:: Liste der Datensätze ::
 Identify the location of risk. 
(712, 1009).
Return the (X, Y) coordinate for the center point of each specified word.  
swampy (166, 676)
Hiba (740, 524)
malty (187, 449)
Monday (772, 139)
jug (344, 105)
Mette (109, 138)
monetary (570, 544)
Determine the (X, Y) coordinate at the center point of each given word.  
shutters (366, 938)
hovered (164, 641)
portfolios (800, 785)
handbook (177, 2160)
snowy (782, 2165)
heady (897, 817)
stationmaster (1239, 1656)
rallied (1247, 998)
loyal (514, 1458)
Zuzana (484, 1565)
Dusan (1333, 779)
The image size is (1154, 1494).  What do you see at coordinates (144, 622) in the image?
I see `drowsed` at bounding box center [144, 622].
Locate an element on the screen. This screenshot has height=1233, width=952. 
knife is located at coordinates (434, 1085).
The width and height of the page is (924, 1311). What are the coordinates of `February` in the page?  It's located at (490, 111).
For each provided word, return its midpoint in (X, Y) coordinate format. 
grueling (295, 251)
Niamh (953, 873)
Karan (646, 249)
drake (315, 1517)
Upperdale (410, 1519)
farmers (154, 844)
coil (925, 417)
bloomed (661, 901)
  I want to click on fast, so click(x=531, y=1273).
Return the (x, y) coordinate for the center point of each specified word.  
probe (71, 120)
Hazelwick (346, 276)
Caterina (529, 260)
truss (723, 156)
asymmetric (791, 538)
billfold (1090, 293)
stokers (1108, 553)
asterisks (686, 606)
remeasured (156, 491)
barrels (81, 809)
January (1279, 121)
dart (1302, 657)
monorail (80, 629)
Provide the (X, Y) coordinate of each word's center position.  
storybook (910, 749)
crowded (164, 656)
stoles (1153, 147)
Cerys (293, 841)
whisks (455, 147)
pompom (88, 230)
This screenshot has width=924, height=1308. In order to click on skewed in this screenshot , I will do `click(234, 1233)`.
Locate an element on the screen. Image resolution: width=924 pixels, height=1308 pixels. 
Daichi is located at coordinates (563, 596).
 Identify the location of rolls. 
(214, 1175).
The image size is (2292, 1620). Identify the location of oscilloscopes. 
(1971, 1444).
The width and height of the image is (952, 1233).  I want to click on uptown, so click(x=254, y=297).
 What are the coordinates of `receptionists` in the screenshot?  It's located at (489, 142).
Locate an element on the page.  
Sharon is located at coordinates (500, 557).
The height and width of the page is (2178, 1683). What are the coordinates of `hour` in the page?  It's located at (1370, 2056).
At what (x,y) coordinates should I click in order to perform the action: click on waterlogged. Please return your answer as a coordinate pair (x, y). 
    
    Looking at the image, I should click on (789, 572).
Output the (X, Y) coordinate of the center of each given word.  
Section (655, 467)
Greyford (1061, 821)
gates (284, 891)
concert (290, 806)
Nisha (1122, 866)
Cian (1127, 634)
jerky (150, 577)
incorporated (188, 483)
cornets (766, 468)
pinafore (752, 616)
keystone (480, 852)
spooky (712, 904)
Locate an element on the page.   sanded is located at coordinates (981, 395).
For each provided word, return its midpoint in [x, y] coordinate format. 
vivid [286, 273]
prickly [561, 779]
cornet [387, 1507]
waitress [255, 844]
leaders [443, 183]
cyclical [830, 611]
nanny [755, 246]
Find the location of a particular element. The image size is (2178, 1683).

:: Aufgabenstellung ::
Gib sämtliche oben stehenden Datensätze Zeile für Zeile unverändert wieder.

:: Vollständige Antwort ::
 Identify the location of risk. 
(712, 1009).
Return the (X, Y) coordinate for the center point of each specified word.  
swampy (166, 676)
Hiba (740, 524)
malty (187, 449)
Monday (772, 139)
jug (344, 105)
Mette (109, 138)
monetary (570, 544)
Determine the (X, Y) coordinate at the center point of each given word.  
shutters (366, 938)
hovered (164, 641)
portfolios (800, 785)
handbook (177, 2160)
snowy (782, 2165)
heady (897, 817)
stationmaster (1239, 1656)
rallied (1247, 998)
loyal (514, 1458)
Zuzana (484, 1565)
Dusan (1333, 779)
The image size is (1154, 1494).  What do you see at coordinates (144, 622) in the image?
I see `drowsed` at bounding box center [144, 622].
Locate an element on the screen. This screenshot has height=1233, width=952. 
knife is located at coordinates (434, 1085).
The width and height of the page is (924, 1311). What are the coordinates of `February` in the page?  It's located at (490, 111).
For each provided word, return its midpoint in (X, Y) coordinate format. 
grueling (295, 251)
Niamh (953, 873)
Karan (646, 249)
drake (315, 1517)
Upperdale (410, 1519)
farmers (154, 844)
coil (925, 417)
bloomed (661, 901)
  I want to click on fast, so click(x=531, y=1273).
Return the (x, y) coordinate for the center point of each specified word.  
probe (71, 120)
Hazelwick (346, 276)
Caterina (529, 260)
truss (723, 156)
asymmetric (791, 538)
billfold (1090, 293)
stokers (1108, 553)
asterisks (686, 606)
remeasured (156, 491)
barrels (81, 809)
January (1279, 121)
dart (1302, 657)
monorail (80, 629)
Provide the (X, Y) coordinate of each word's center position.  
storybook (910, 749)
crowded (164, 656)
stoles (1153, 147)
Cerys (293, 841)
whisks (455, 147)
pompom (88, 230)
This screenshot has width=924, height=1308. In order to click on skewed in this screenshot , I will do `click(234, 1233)`.
Locate an element on the screen. Image resolution: width=924 pixels, height=1308 pixels. 
Daichi is located at coordinates (563, 596).
 Identify the location of rolls. 
(214, 1175).
The image size is (2292, 1620). Identify the location of oscilloscopes. 
(1971, 1444).
The width and height of the image is (952, 1233).  I want to click on uptown, so click(x=254, y=297).
 What are the coordinates of `receptionists` in the screenshot?  It's located at (489, 142).
Locate an element on the page.  
Sharon is located at coordinates (500, 557).
The height and width of the page is (2178, 1683). What are the coordinates of `hour` in the page?  It's located at (1370, 2056).
At what (x,y) coordinates should I click in order to perform the action: click on waterlogged. Please return your answer as a coordinate pair (x, y). 
    
    Looking at the image, I should click on (789, 572).
Output the (X, Y) coordinate of the center of each given word.  
Section (655, 467)
Greyford (1061, 821)
gates (284, 891)
concert (290, 806)
Nisha (1122, 866)
Cian (1127, 634)
jerky (150, 577)
incorporated (188, 483)
cornets (766, 468)
pinafore (752, 616)
keystone (480, 852)
spooky (712, 904)
Locate an element on the page.   sanded is located at coordinates (981, 395).
For each provided word, return its midpoint in [x, y] coordinate format. 
vivid [286, 273]
prickly [561, 779]
cornet [387, 1507]
waitress [255, 844]
leaders [443, 183]
cyclical [830, 611]
nanny [755, 246]
Find the location of a particular element. The image size is (2178, 1683).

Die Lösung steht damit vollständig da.